Exercise brief: Reproduce exactly the final portion of the data: every line from the one containing "Show me adipose tissue. Return masks as SVG." through the last line, inclusive.

Extracted entries:
-=-=-=-=-
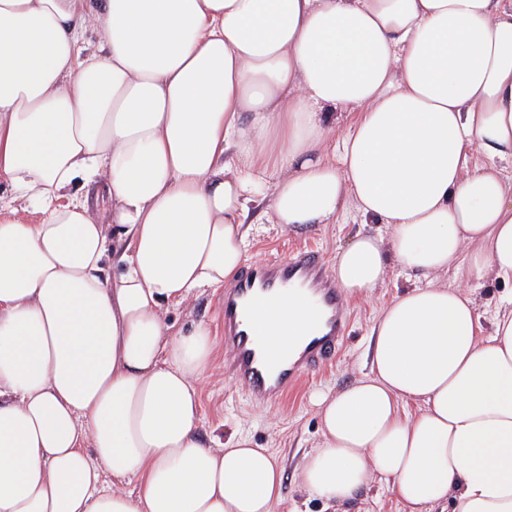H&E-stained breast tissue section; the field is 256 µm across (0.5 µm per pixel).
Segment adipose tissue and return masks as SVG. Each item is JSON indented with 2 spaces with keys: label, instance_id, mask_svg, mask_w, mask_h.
Segmentation results:
<instances>
[{
  "label": "adipose tissue",
  "instance_id": "adipose-tissue-1",
  "mask_svg": "<svg viewBox=\"0 0 512 512\" xmlns=\"http://www.w3.org/2000/svg\"><path fill=\"white\" fill-rule=\"evenodd\" d=\"M505 162L512 0H0V512H275L273 451L201 432L209 328L163 315L234 282L260 200L387 226L344 295L415 280L318 396L302 491L512 512V296L486 329L441 281L512 282Z\"/></svg>",
  "mask_w": 512,
  "mask_h": 512
}]
</instances>
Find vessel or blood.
<instances>
[{
    "label": "vessel or blood",
    "mask_w": 512,
    "mask_h": 512,
    "mask_svg": "<svg viewBox=\"0 0 512 512\" xmlns=\"http://www.w3.org/2000/svg\"><path fill=\"white\" fill-rule=\"evenodd\" d=\"M290 300L301 303L310 324L298 347L271 339L268 326L257 318L260 311H278ZM220 314L228 371L251 400L261 402L281 400L302 375L331 363L348 327L325 258L309 248L244 266L225 289Z\"/></svg>",
    "instance_id": "b4317fda"
}]
</instances>
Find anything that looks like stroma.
Returning a JSON list of instances; mask_svg holds the SVG:
<instances>
[{
  "label": "stroma",
  "instance_id": "stroma-1",
  "mask_svg": "<svg viewBox=\"0 0 512 512\" xmlns=\"http://www.w3.org/2000/svg\"><path fill=\"white\" fill-rule=\"evenodd\" d=\"M261 209H253L247 239L248 260L270 255L288 256L299 246L319 250L326 261H333L340 247L346 246L362 230L376 232V225L362 226L354 212H347L338 223L313 224L297 230H286L278 224L261 222ZM406 278L392 271L385 284L368 297L347 300L348 336L332 366L305 375L283 401L259 406L224 371V335L219 315L222 289L200 291L190 305L170 308L168 321L173 332H186L194 324L206 323L214 343V363L218 378L202 389V432L217 431L227 436L241 431L249 434L255 445L270 448L285 467V492L275 512H319L317 502L306 501L299 487V469L305 455L320 439L319 417L312 397L320 391L336 390L368 371L367 348L371 327L384 303L401 292Z\"/></svg>",
  "mask_w": 512,
  "mask_h": 512
}]
</instances>
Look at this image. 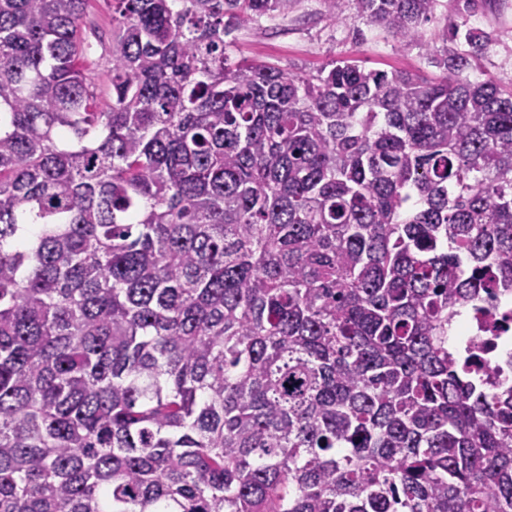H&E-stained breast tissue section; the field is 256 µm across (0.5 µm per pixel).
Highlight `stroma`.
Instances as JSON below:
<instances>
[{"instance_id":"1","label":"stroma","mask_w":512,"mask_h":512,"mask_svg":"<svg viewBox=\"0 0 512 512\" xmlns=\"http://www.w3.org/2000/svg\"><path fill=\"white\" fill-rule=\"evenodd\" d=\"M464 20L493 35L481 65L503 84H511L512 0H479L470 12L465 11L461 0H444L436 21L425 27V41H433L446 24ZM232 39L231 59L275 62L299 72H312L329 60L345 58L357 60L368 70L432 72L424 50H399L392 37L368 24L352 7L340 19L330 20L320 0H300L284 19L241 22Z\"/></svg>"}]
</instances>
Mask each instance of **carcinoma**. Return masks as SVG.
Returning a JSON list of instances; mask_svg holds the SVG:
<instances>
[{"label": "carcinoma", "mask_w": 512, "mask_h": 512, "mask_svg": "<svg viewBox=\"0 0 512 512\" xmlns=\"http://www.w3.org/2000/svg\"><path fill=\"white\" fill-rule=\"evenodd\" d=\"M0 0V512H512V385L449 347L512 292V86L229 61L301 0ZM352 5L402 50L440 0ZM86 27L83 37L88 38L94 44V49L84 58L83 65L90 72L96 82L95 92L101 106L110 102L112 87L106 77L107 61L104 48L96 41V35L103 39V46L108 50L109 34L112 29V8L105 0H89L86 9Z\"/></svg>", "instance_id": "1"}]
</instances>
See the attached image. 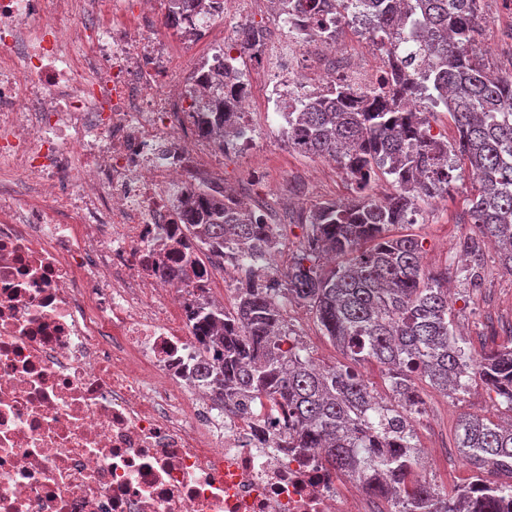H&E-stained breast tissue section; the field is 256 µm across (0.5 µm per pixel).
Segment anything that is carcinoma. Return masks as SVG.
Segmentation results:
<instances>
[{
    "mask_svg": "<svg viewBox=\"0 0 512 512\" xmlns=\"http://www.w3.org/2000/svg\"><path fill=\"white\" fill-rule=\"evenodd\" d=\"M165 24L180 31L208 12L206 0H163ZM347 10L360 4L378 11L376 37L395 55L391 83L354 98L339 85L297 103L288 113V145L300 153L336 159L356 185L348 201L314 204L304 217L310 232L283 273L281 288L259 283L260 269L246 268L231 311L207 303L193 312L195 337L207 354L222 358L211 378L227 399L270 404L288 424L292 448H320L329 473L358 482L370 496L391 502L390 512H507L512 503V423L461 418L457 447L472 480L450 494L417 473L420 448L414 415L423 399L416 379L446 396L480 377L512 412V342L478 356L456 334L448 308V269L425 272L421 242L393 236L389 227L412 224L419 202L448 191L453 159L463 161L475 185L468 213L475 234L463 239L473 264L464 280H481L482 244L498 250L512 274V70L485 63L483 0H332ZM284 15L308 22L313 36L338 41L321 0H273ZM410 28L413 44L397 54L396 36ZM265 28L238 29L242 54L254 58ZM425 64L427 90L446 98L457 136L448 144L429 135L424 113L407 107L412 78ZM236 102L229 86L208 105L198 127L224 143L240 136L232 120ZM382 173L397 186L378 199L367 193V174ZM189 252L162 268L167 281L186 279L185 265L200 255L218 257L238 246L250 261L273 251L272 229L256 221L248 202L220 191L200 193L182 212ZM314 314L324 335L350 364L317 369L288 326L290 304ZM375 361L384 367L394 401L378 399L357 370ZM486 471L507 477L486 483Z\"/></svg>",
    "mask_w": 512,
    "mask_h": 512,
    "instance_id": "obj_1",
    "label": "carcinoma"
}]
</instances>
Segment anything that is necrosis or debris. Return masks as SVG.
Segmentation results:
<instances>
[{
    "mask_svg": "<svg viewBox=\"0 0 512 512\" xmlns=\"http://www.w3.org/2000/svg\"><path fill=\"white\" fill-rule=\"evenodd\" d=\"M138 2L0 0V512H353L320 449L196 371L209 296L158 271L186 250L178 209L217 186L190 113L234 43L180 83L159 0ZM273 25L309 56L266 46L279 92L391 75Z\"/></svg>",
    "mask_w": 512,
    "mask_h": 512,
    "instance_id": "1",
    "label": "necrosis or debris"
}]
</instances>
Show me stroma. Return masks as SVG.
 <instances>
[{"label": "stroma", "instance_id": "35a3bbf8", "mask_svg": "<svg viewBox=\"0 0 512 512\" xmlns=\"http://www.w3.org/2000/svg\"><path fill=\"white\" fill-rule=\"evenodd\" d=\"M482 7L487 18L486 60L492 69H512V0H484ZM249 125L255 141L249 152L225 153L213 146L203 151L200 159L203 164L220 169L225 183L238 184L250 201L268 206L274 222L286 226L287 234L277 251L278 266L284 270L306 234L300 210L324 200L350 197L351 184L337 168L311 179L308 171L317 165V158L289 147L266 105L255 108ZM454 176L447 196L421 202L417 222L395 228L396 233H410L422 240L423 266L428 271L459 266V243L472 230L464 220L465 198L472 180L462 165ZM449 287L455 328L473 351L480 353L512 340V275L501 268L492 247L484 249L481 287L471 288L455 278ZM286 316L312 360L326 366L345 363V356L323 335L307 307L290 305ZM417 387L424 401L414 421L417 444L433 451L423 478L447 489L468 483L472 472L456 447L460 419L470 414L499 424L512 418V412L478 378L454 397L433 389L424 380Z\"/></svg>", "mask_w": 512, "mask_h": 512}]
</instances>
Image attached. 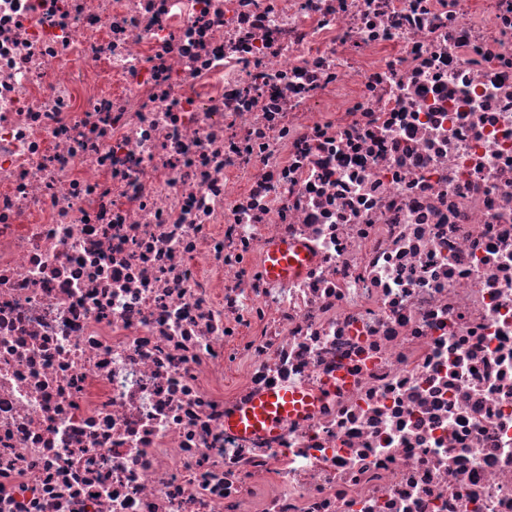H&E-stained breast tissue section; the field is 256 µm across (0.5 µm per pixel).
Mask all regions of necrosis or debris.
<instances>
[{
	"label": "necrosis or debris",
	"instance_id": "4bbe7bcc",
	"mask_svg": "<svg viewBox=\"0 0 512 512\" xmlns=\"http://www.w3.org/2000/svg\"><path fill=\"white\" fill-rule=\"evenodd\" d=\"M0 512H512V0H0ZM289 252L298 255V259L289 256ZM265 269L273 278H288L299 273L305 261V252L300 248H291L287 244H278L269 248ZM306 408H310L309 400L298 394L288 391L268 393L241 407L227 420V425L246 434H276L289 419Z\"/></svg>",
	"mask_w": 512,
	"mask_h": 512
}]
</instances>
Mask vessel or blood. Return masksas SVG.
Listing matches in <instances>:
<instances>
[{"label":"vessel or blood","mask_w":512,"mask_h":512,"mask_svg":"<svg viewBox=\"0 0 512 512\" xmlns=\"http://www.w3.org/2000/svg\"><path fill=\"white\" fill-rule=\"evenodd\" d=\"M303 264V259L291 257L288 245L278 244L269 248L265 268L271 277L285 278L299 273ZM302 409L300 395L285 391L269 393L241 407L227 424L246 434H274Z\"/></svg>","instance_id":"vessel-or-blood-1"}]
</instances>
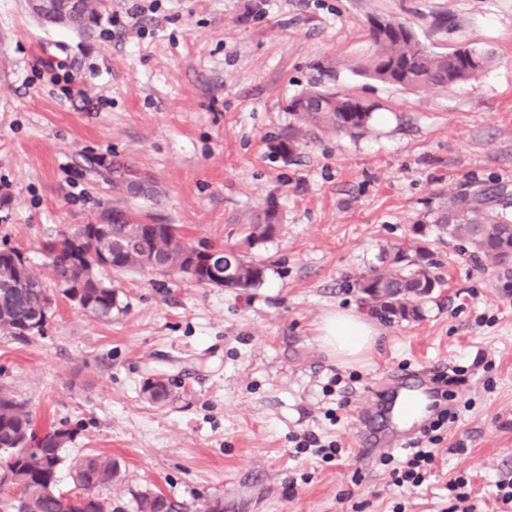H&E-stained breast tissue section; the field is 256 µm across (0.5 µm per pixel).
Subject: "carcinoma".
<instances>
[{"label":"carcinoma","mask_w":512,"mask_h":512,"mask_svg":"<svg viewBox=\"0 0 512 512\" xmlns=\"http://www.w3.org/2000/svg\"><path fill=\"white\" fill-rule=\"evenodd\" d=\"M105 0H85L84 9L68 19L66 27L84 31L96 25ZM369 30L375 50L361 64L371 78L404 88L441 86L470 82L491 63V55L474 48L461 47L451 53L432 50L419 38L412 26L400 20L373 17ZM295 123L288 133L276 138L270 148L287 157L300 145L308 128L328 129L355 134L367 129L375 106L339 91L310 89L292 98L287 105ZM119 197L112 206L123 212L118 224L101 230L94 224H81L59 242L47 245L48 269L54 280L65 287V295L81 294V299L98 317L112 316L116 293L96 275L85 273V256L95 254L101 266L116 272L142 268L141 243L149 240L160 265L184 268L185 238L172 224H162L148 213H139L127 205L131 193L121 184H112ZM498 207L478 206L475 200L455 198L433 216V226L452 239L467 242L474 253L496 265L512 262V202L499 192L493 193ZM274 206H268L263 224L251 225L247 245L270 235ZM428 224L413 228L416 238L407 248L394 247L382 264L358 283L375 309L403 319L419 314L416 302L431 295L440 280L431 271L427 247ZM243 278L256 286L263 281L266 266L248 259L241 250L229 248ZM52 299L42 280L27 263L15 261L13 253L0 251V333L27 342L29 323L51 310ZM37 426L25 402L10 390L0 388V512H112V504L100 489L112 483L118 469L109 458L87 455L73 467L75 486L84 489L81 500L65 504L56 489L57 474L65 445L73 432L54 426L43 429L37 448L29 450ZM137 512H176L173 502L157 488H145L134 495Z\"/></svg>","instance_id":"obj_1"}]
</instances>
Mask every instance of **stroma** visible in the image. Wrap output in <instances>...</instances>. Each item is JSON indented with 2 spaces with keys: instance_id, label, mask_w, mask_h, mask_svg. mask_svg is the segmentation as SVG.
I'll list each match as a JSON object with an SVG mask.
<instances>
[{
  "instance_id": "1",
  "label": "stroma",
  "mask_w": 512,
  "mask_h": 512,
  "mask_svg": "<svg viewBox=\"0 0 512 512\" xmlns=\"http://www.w3.org/2000/svg\"><path fill=\"white\" fill-rule=\"evenodd\" d=\"M371 15L493 62L444 88L376 81L359 69ZM49 63L71 75V94ZM312 85L376 104L368 130L271 152L293 121L288 100ZM113 158L148 173L155 218L203 248L242 247L274 205L275 234L248 248L263 283L102 268L111 319L79 309L45 247L111 204L99 163ZM487 186L512 193V0H112L86 34L0 0V249L20 251L53 299L44 335H0V387L38 427L73 431L60 491L74 487V459L117 463L102 490L113 512H135L146 487L180 512L218 501L224 512H448L460 475L475 512H493L496 481L512 478V266L430 240L442 284L408 320L374 312L357 287L428 213ZM342 310L378 331L349 361L318 340ZM429 369L459 416L428 480L398 487L381 458L357 455V416L394 375ZM156 374L174 394L163 406L142 392ZM310 431L338 440L342 458L296 452Z\"/></svg>"
}]
</instances>
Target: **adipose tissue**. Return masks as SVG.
I'll return each mask as SVG.
<instances>
[{
    "mask_svg": "<svg viewBox=\"0 0 512 512\" xmlns=\"http://www.w3.org/2000/svg\"><path fill=\"white\" fill-rule=\"evenodd\" d=\"M376 338L372 322L356 312H339L324 318L320 343L338 357L349 359L369 348Z\"/></svg>",
    "mask_w": 512,
    "mask_h": 512,
    "instance_id": "1",
    "label": "adipose tissue"
}]
</instances>
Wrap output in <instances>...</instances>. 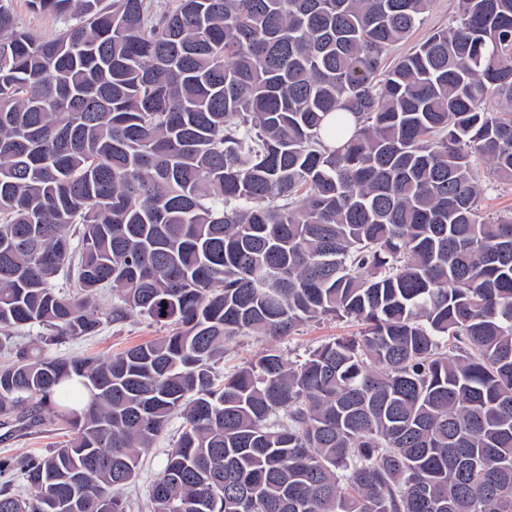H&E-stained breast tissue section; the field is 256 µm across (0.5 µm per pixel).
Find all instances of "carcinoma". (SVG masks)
<instances>
[{
    "mask_svg": "<svg viewBox=\"0 0 512 512\" xmlns=\"http://www.w3.org/2000/svg\"><path fill=\"white\" fill-rule=\"evenodd\" d=\"M24 2L61 27L0 0V437L68 440L0 457V512H127L176 416L149 512H512V210L477 174L512 184V0L391 63L434 0ZM127 310L165 335L57 353ZM328 317L362 330L216 371ZM17 13L21 20L20 22L24 26L37 31L44 37H52L59 30L60 24L53 18L30 13L24 4V0H18ZM480 168V179L485 188L487 210L493 212L512 205V186L499 184L487 174L485 166H480ZM180 424L181 420L174 418L168 427L167 435L159 439L154 448H149L142 454L136 478L123 490V496L131 512H147L150 485L163 467L166 454L173 447Z\"/></svg>",
    "mask_w": 512,
    "mask_h": 512,
    "instance_id": "1",
    "label": "carcinoma"
}]
</instances>
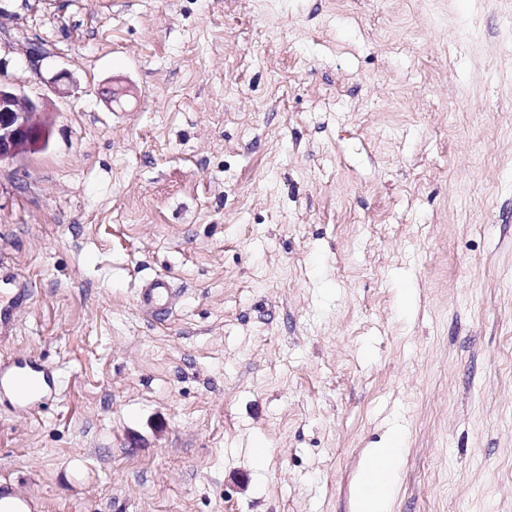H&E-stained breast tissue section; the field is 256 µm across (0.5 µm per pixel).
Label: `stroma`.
I'll list each match as a JSON object with an SVG mask.
<instances>
[{"label":"stroma","mask_w":512,"mask_h":512,"mask_svg":"<svg viewBox=\"0 0 512 512\" xmlns=\"http://www.w3.org/2000/svg\"><path fill=\"white\" fill-rule=\"evenodd\" d=\"M0 80L54 112L0 164V358L64 379L0 403V480L357 512L398 428L389 512H512V0H0ZM33 288L0 263V343L13 336L20 308L32 298ZM180 295V288L174 287V281L169 276L157 275L139 289L137 306L147 317L161 320L172 314ZM62 374L42 358L0 359V401L39 411L60 399Z\"/></svg>","instance_id":"35a3bbf8"}]
</instances>
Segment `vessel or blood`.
<instances>
[{
  "label": "vessel or blood",
  "instance_id": "1",
  "mask_svg": "<svg viewBox=\"0 0 512 512\" xmlns=\"http://www.w3.org/2000/svg\"><path fill=\"white\" fill-rule=\"evenodd\" d=\"M27 281L19 279L0 265V343L9 339L16 328L20 308L32 298ZM181 292L173 280L158 275L147 280L137 295V305L147 317H169ZM62 374L59 368L42 358L0 359V401L14 408L38 411L60 398ZM0 512H44L42 502L20 491L9 481H0Z\"/></svg>",
  "mask_w": 512,
  "mask_h": 512
}]
</instances>
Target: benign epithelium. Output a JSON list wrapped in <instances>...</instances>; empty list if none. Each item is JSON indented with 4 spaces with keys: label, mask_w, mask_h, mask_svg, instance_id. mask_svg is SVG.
Here are the masks:
<instances>
[{
    "label": "benign epithelium",
    "mask_w": 512,
    "mask_h": 512,
    "mask_svg": "<svg viewBox=\"0 0 512 512\" xmlns=\"http://www.w3.org/2000/svg\"><path fill=\"white\" fill-rule=\"evenodd\" d=\"M51 125L47 104H37L0 82V163L45 149Z\"/></svg>",
    "instance_id": "benign-epithelium-1"
}]
</instances>
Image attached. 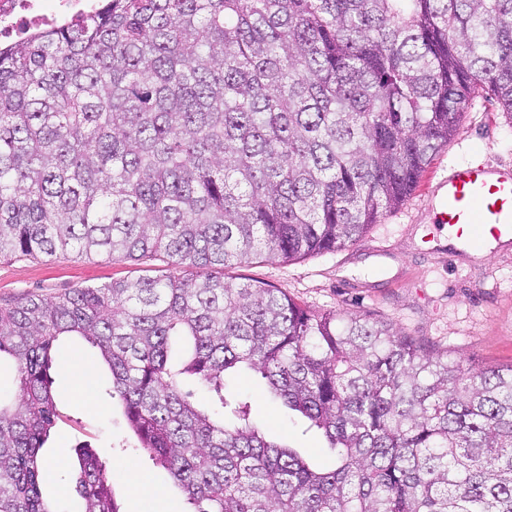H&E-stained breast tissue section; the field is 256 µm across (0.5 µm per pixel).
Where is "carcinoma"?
Returning <instances> with one entry per match:
<instances>
[{"label":"carcinoma","mask_w":512,"mask_h":512,"mask_svg":"<svg viewBox=\"0 0 512 512\" xmlns=\"http://www.w3.org/2000/svg\"><path fill=\"white\" fill-rule=\"evenodd\" d=\"M479 92L512 113V0H104L0 48V257L185 268L0 305L17 364L0 512H62L41 454L62 336L99 350L186 512H512V367L213 274L354 245ZM240 367L323 433L334 469L265 438L228 390ZM76 455L83 512H120L112 469Z\"/></svg>","instance_id":"cac0c4a2"}]
</instances>
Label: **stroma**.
Returning a JSON list of instances; mask_svg holds the SVG:
<instances>
[{
	"label": "stroma",
	"instance_id": "1",
	"mask_svg": "<svg viewBox=\"0 0 512 512\" xmlns=\"http://www.w3.org/2000/svg\"><path fill=\"white\" fill-rule=\"evenodd\" d=\"M484 161L512 167V118L491 96L475 94L456 134L398 209L384 215L352 246L294 261L265 257L224 270L228 282L260 281L285 291L302 307L341 316L357 314L387 322L428 348L448 353L475 369L512 367V246L485 256L457 255L428 223L427 188L448 165ZM162 256L136 261L107 255L0 259V304L37 294L59 296L72 289L115 280L182 275ZM52 393L58 419L44 448L47 462H63L58 480L45 489L63 512H80L76 491L81 447L94 449L112 466V491L122 512H161L163 504L183 512L185 503L170 475L136 449L122 407L112 399L110 371L95 347L75 336L60 337ZM93 364L96 381L86 393L74 388L69 359ZM248 402L250 418L270 439L294 448L321 466L334 462L323 434L272 399L259 375L229 380ZM163 491L162 501L135 496V480Z\"/></svg>",
	"mask_w": 512,
	"mask_h": 512
}]
</instances>
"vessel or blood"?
I'll list each match as a JSON object with an SVG mask.
<instances>
[{
	"label": "vessel or blood",
	"instance_id": "b4317fda",
	"mask_svg": "<svg viewBox=\"0 0 512 512\" xmlns=\"http://www.w3.org/2000/svg\"><path fill=\"white\" fill-rule=\"evenodd\" d=\"M429 221L447 227L464 248L512 243V169L449 167L432 187Z\"/></svg>",
	"mask_w": 512,
	"mask_h": 512
}]
</instances>
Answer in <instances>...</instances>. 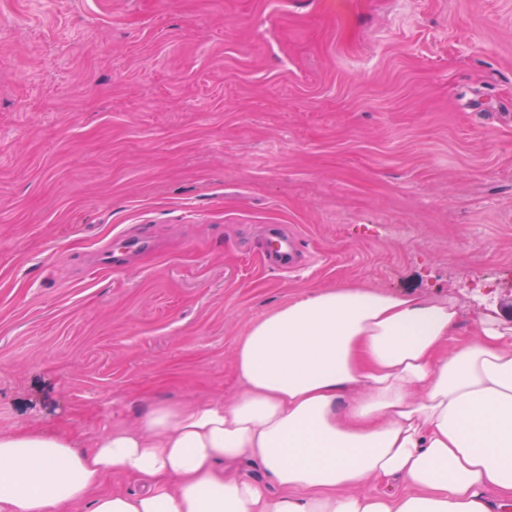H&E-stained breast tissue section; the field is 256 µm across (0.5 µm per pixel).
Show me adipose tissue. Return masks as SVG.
<instances>
[{"label":"adipose tissue","mask_w":512,"mask_h":512,"mask_svg":"<svg viewBox=\"0 0 512 512\" xmlns=\"http://www.w3.org/2000/svg\"><path fill=\"white\" fill-rule=\"evenodd\" d=\"M457 319L378 288L302 292L239 339L232 399L157 402L88 448L0 433V512H512V323L460 339ZM113 475L139 491H102Z\"/></svg>","instance_id":"obj_1"}]
</instances>
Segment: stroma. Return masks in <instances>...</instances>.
<instances>
[{"instance_id":"1","label":"stroma","mask_w":512,"mask_h":512,"mask_svg":"<svg viewBox=\"0 0 512 512\" xmlns=\"http://www.w3.org/2000/svg\"><path fill=\"white\" fill-rule=\"evenodd\" d=\"M271 224L307 265L240 251ZM339 284L512 314V0H0V433L231 399Z\"/></svg>"}]
</instances>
-=-=-=-=-
Solution to this problem:
Show me adipose tissue. Return masks as SVG.
<instances>
[{"label":"adipose tissue","mask_w":512,"mask_h":512,"mask_svg":"<svg viewBox=\"0 0 512 512\" xmlns=\"http://www.w3.org/2000/svg\"><path fill=\"white\" fill-rule=\"evenodd\" d=\"M457 319L378 288L302 292L239 339L232 399L157 402L88 448L0 433V512H512V323L460 339ZM113 475L139 491H102Z\"/></svg>","instance_id":"obj_1"}]
</instances>
Segment: stroma. Return masks in <instances>...</instances>.
<instances>
[{"instance_id":"1","label":"stroma","mask_w":512,"mask_h":512,"mask_svg":"<svg viewBox=\"0 0 512 512\" xmlns=\"http://www.w3.org/2000/svg\"><path fill=\"white\" fill-rule=\"evenodd\" d=\"M271 224L307 265L240 251ZM339 284L512 314V0H0V433L231 399Z\"/></svg>"}]
</instances>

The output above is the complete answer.